- [ACTIVITY]
Only the lines from the one with "to <344 573>" through the end of the data are wanted, copied exactly.

- [GIVEN INFORMATION]
···

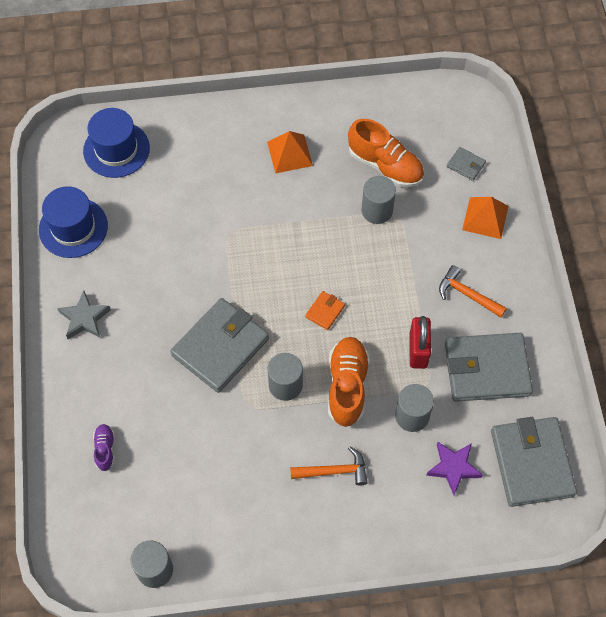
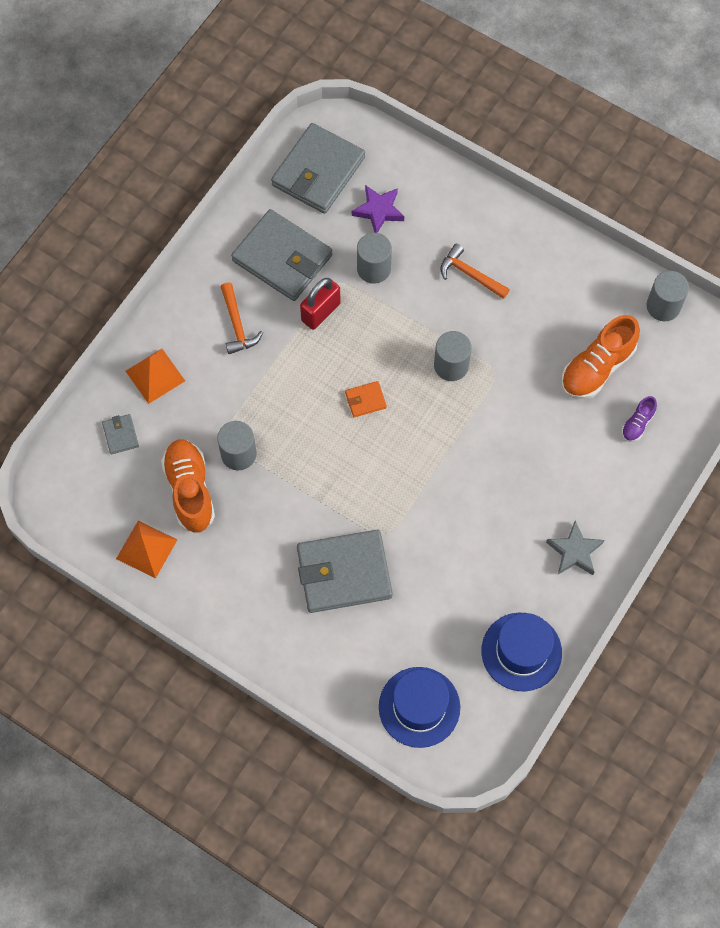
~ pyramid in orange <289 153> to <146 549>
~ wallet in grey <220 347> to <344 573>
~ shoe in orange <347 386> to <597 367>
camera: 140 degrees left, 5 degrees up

···

- [RESPONSE BELOW]
~ wallet in grey <220 347> to <344 573>
~ shoe in orange <347 386> to <597 367>
camera: 140 degrees left, 5 degrees up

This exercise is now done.